Using the line that contains "none -> white brick F9 level 1" as the first line and the last line of the data as the final one, give every line in that range again exactly.

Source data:
━━━━

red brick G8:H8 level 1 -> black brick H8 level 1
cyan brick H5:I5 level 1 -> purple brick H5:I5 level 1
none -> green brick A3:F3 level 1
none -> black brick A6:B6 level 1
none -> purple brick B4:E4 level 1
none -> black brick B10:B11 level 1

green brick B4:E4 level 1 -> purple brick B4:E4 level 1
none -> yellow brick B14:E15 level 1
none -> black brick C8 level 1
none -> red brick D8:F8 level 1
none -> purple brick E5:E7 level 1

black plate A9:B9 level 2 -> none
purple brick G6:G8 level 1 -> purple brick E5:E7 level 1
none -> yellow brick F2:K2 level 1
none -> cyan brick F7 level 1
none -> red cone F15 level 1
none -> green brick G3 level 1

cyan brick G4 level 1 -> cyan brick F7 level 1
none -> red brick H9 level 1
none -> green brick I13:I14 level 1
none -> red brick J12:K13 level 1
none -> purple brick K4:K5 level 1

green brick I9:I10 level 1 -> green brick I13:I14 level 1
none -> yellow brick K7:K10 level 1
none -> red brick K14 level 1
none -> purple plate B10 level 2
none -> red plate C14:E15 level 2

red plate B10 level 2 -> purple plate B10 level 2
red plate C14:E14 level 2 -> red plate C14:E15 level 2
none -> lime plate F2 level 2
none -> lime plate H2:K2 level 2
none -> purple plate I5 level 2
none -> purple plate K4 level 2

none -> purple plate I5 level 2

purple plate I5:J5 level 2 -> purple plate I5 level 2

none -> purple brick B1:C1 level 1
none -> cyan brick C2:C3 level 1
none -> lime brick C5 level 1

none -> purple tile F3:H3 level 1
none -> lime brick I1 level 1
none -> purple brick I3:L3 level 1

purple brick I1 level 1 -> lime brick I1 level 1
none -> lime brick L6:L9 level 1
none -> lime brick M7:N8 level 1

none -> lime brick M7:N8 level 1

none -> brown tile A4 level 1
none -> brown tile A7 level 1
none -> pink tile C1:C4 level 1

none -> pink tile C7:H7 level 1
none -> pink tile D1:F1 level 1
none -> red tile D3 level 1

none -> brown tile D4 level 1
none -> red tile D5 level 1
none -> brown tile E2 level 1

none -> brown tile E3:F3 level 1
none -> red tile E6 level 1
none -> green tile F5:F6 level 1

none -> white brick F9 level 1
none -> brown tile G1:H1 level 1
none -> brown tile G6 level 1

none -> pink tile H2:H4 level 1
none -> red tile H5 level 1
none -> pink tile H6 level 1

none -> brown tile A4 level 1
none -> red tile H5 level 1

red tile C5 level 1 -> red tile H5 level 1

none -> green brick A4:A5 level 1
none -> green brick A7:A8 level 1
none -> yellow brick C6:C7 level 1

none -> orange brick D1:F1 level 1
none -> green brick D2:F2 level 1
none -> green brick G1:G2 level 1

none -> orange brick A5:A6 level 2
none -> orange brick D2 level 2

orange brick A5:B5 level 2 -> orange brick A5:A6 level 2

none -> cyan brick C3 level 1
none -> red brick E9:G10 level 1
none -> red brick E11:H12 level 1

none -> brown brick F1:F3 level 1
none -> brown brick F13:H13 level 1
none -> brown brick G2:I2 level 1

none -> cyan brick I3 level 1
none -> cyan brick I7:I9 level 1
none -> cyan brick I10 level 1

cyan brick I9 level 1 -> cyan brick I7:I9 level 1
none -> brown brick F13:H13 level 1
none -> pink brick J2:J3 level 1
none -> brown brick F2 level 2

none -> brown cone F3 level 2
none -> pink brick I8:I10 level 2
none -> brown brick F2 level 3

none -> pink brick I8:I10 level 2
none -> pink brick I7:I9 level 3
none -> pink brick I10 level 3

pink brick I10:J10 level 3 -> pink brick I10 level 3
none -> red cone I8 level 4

━━━━

Your response:
none -> white brick F9 level 1
none -> brown tile G1:H1 level 1
none -> brown tile G6 level 1

none -> pink tile H2:H4 level 1
none -> red tile H5 level 1
none -> pink tile H6 level 1

none -> brown tile A4 level 1
none -> red tile H5 level 1

red tile C5 level 1 -> red tile H5 level 1

none -> green brick A4:A5 level 1
none -> green brick A7:A8 level 1
none -> yellow brick C6:C7 level 1

none -> orange brick D1:F1 level 1
none -> green brick D2:F2 level 1
none -> green brick G1:G2 level 1

none -> orange brick A5:A6 level 2
none -> orange brick D2 level 2

orange brick A5:B5 level 2 -> orange brick A5:A6 level 2

none -> cyan brick C3 level 1
none -> red brick E9:G10 level 1
none -> red brick E11:H12 level 1

none -> brown brick F1:F3 level 1
none -> brown brick F13:H13 level 1
none -> brown brick G2:I2 level 1

none -> cyan brick I3 level 1
none -> cyan brick I7:I9 level 1
none -> cyan brick I10 level 1

cyan brick I9 level 1 -> cyan brick I7:I9 level 1
none -> brown brick F13:H13 level 1
none -> pink brick J2:J3 level 1
none -> brown brick F2 level 2

none -> brown cone F3 level 2
none -> pink brick I8:I10 level 2
none -> brown brick F2 level 3

none -> pink brick I8:I10 level 2
none -> pink brick I7:I9 level 3
none -> pink brick I10 level 3

pink brick I10:J10 level 3 -> pink brick I10 level 3
none -> red cone I8 level 4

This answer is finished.